======== Records supplied ========
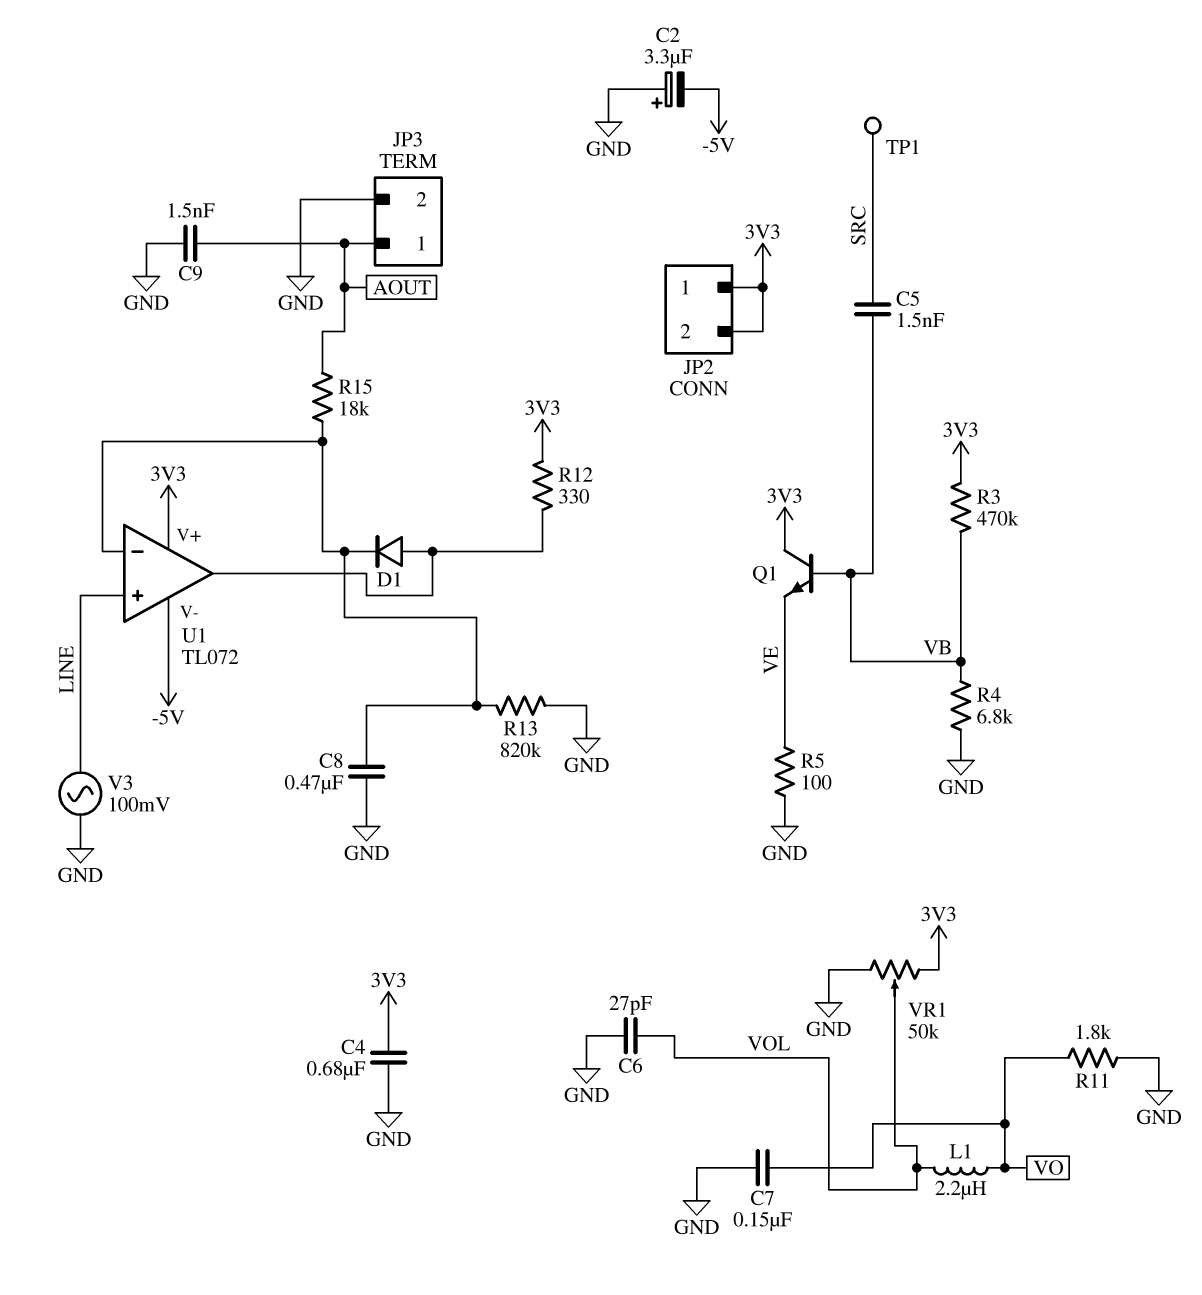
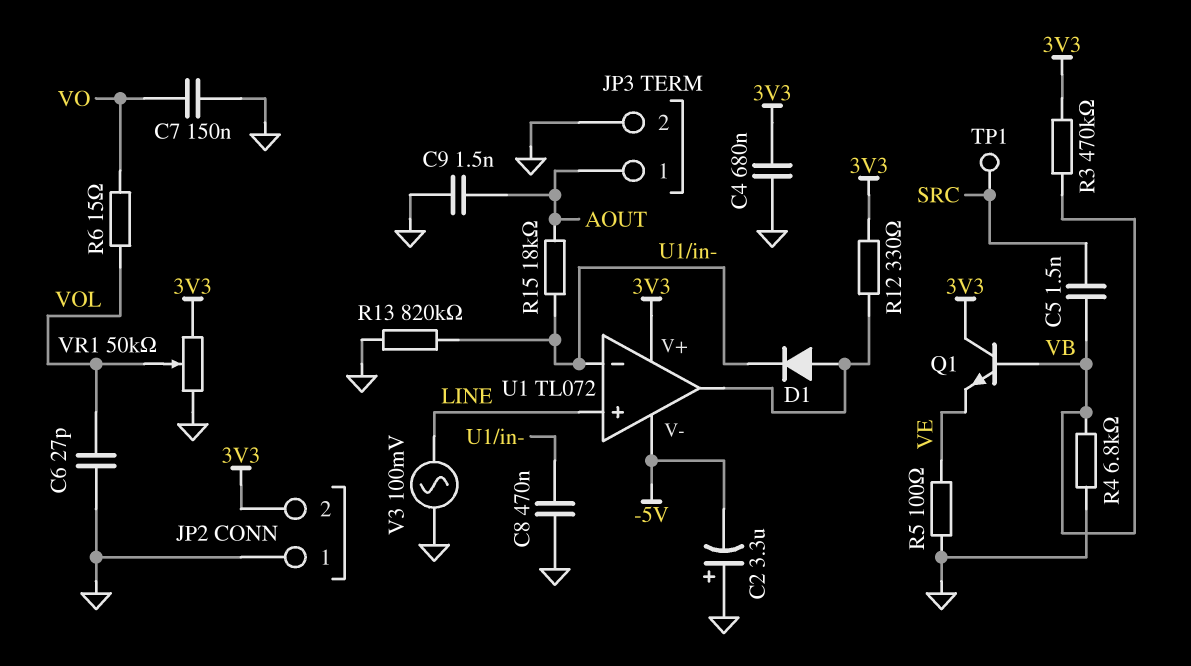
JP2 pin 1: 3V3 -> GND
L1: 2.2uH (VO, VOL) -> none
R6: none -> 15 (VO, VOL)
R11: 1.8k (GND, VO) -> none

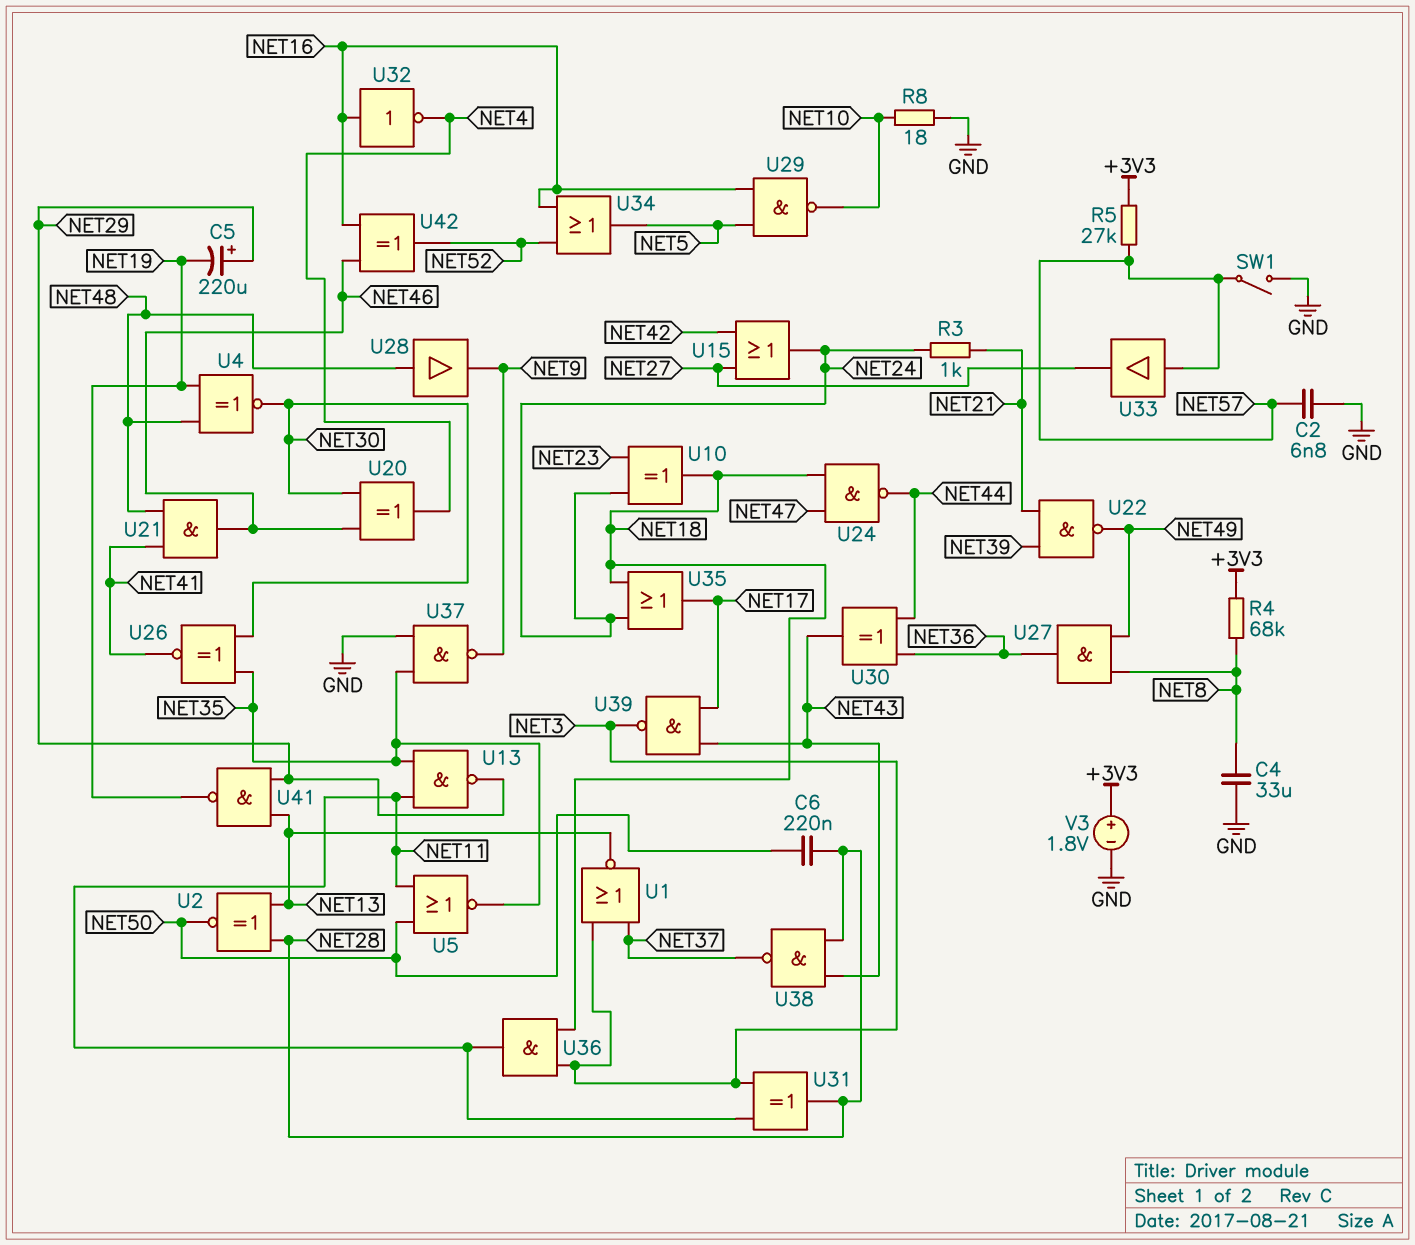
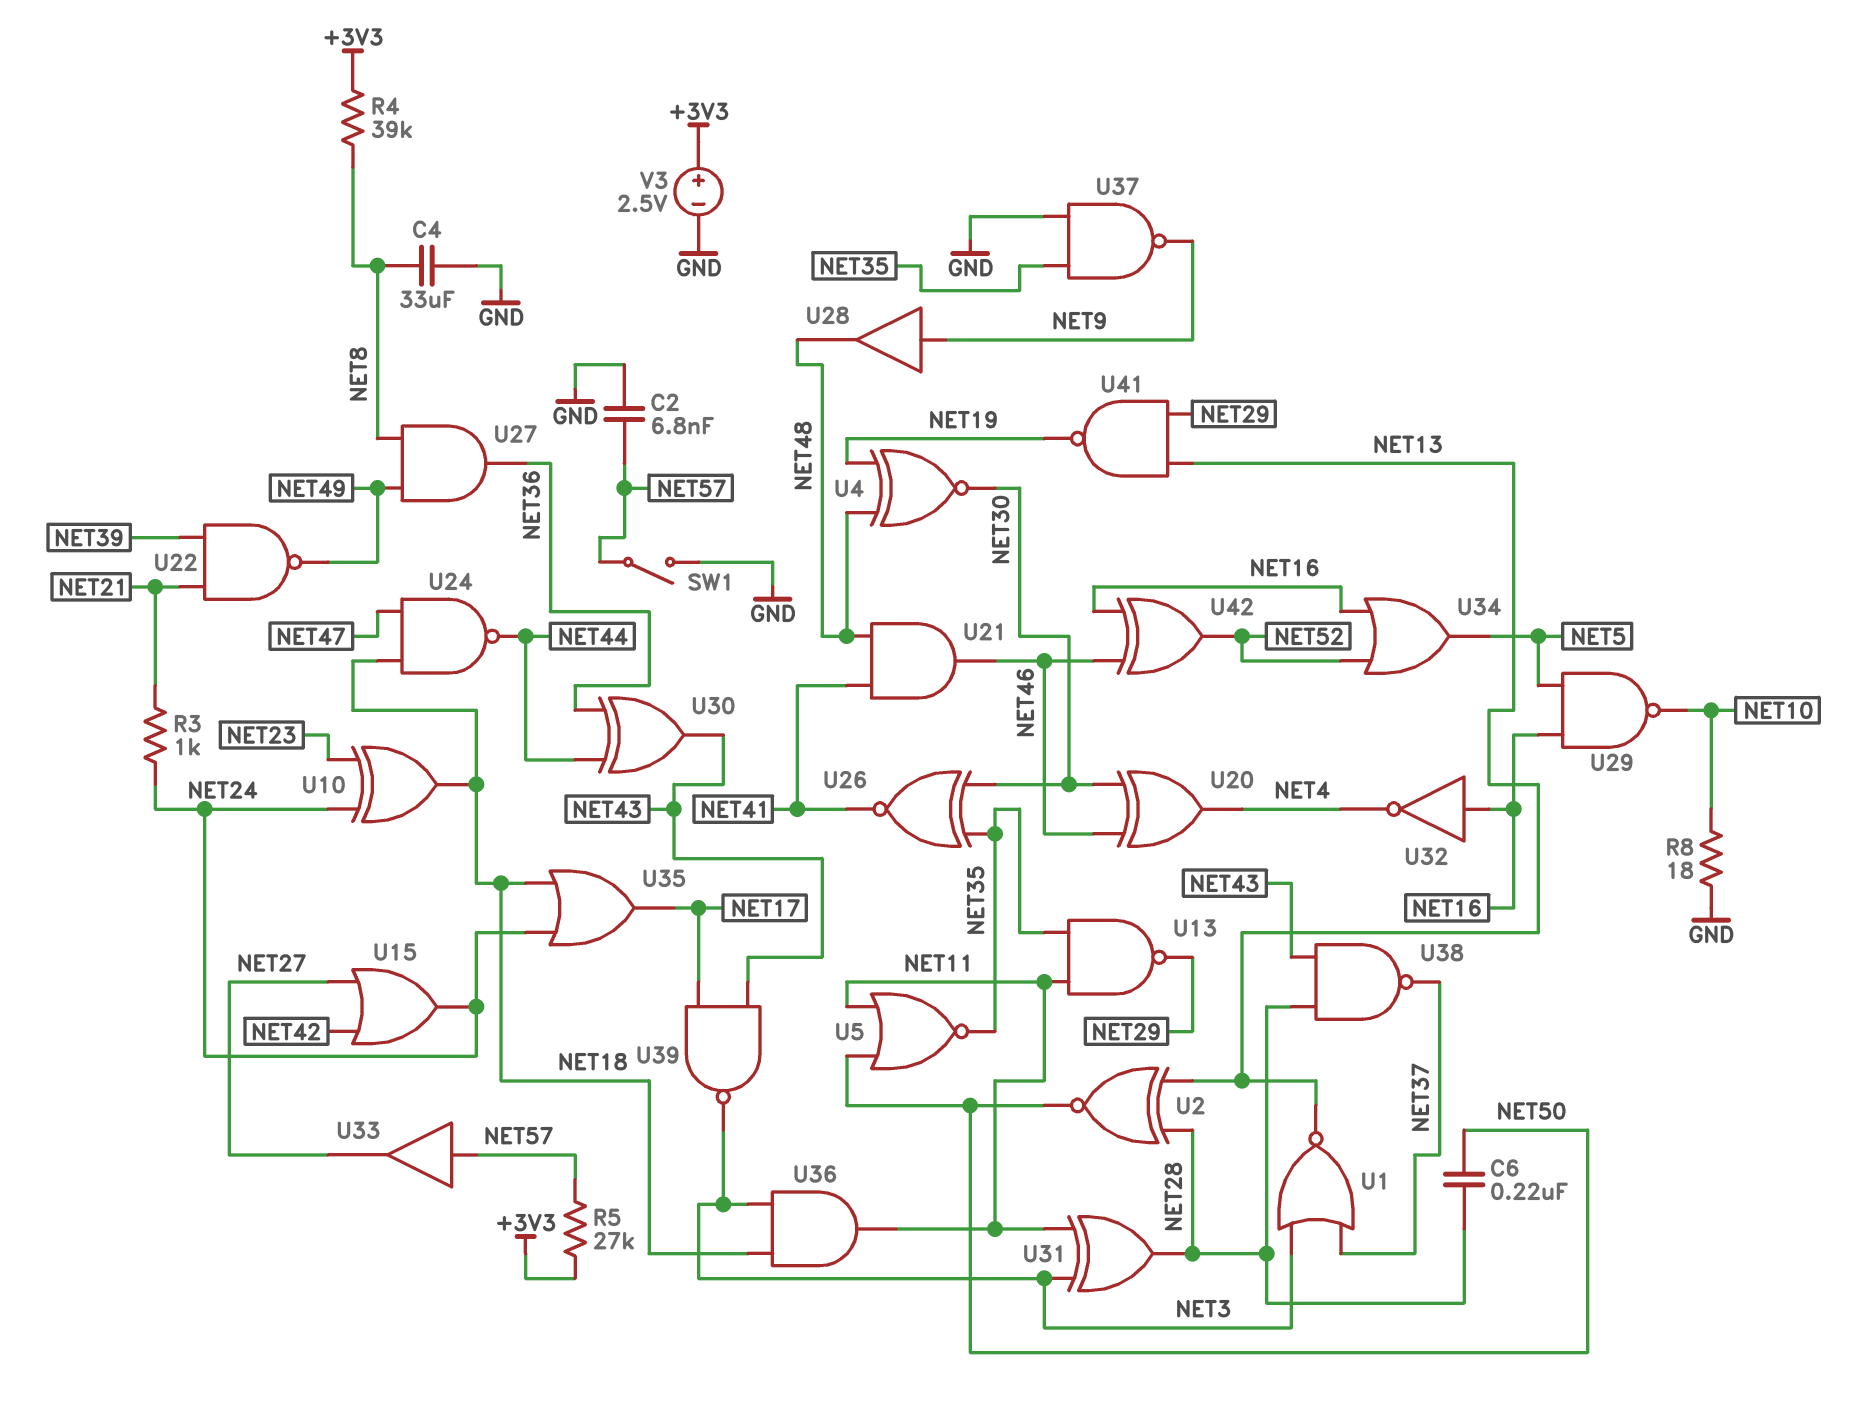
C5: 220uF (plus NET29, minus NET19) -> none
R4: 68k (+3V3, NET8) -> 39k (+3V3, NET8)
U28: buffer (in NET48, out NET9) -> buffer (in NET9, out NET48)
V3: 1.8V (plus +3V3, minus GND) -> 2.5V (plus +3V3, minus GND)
========
What is needed:
Word for word, quote the lines above. Omit the pictures.

Reply:
JP2 pin 1: 3V3 -> GND
L1: 2.2uH (VO, VOL) -> none
R6: none -> 15 (VO, VOL)
R11: 1.8k (GND, VO) -> none

C5: 220uF (plus NET29, minus NET19) -> none
R4: 68k (+3V3, NET8) -> 39k (+3V3, NET8)
U28: buffer (in NET48, out NET9) -> buffer (in NET9, out NET48)
V3: 1.8V (plus +3V3, minus GND) -> 2.5V (plus +3V3, minus GND)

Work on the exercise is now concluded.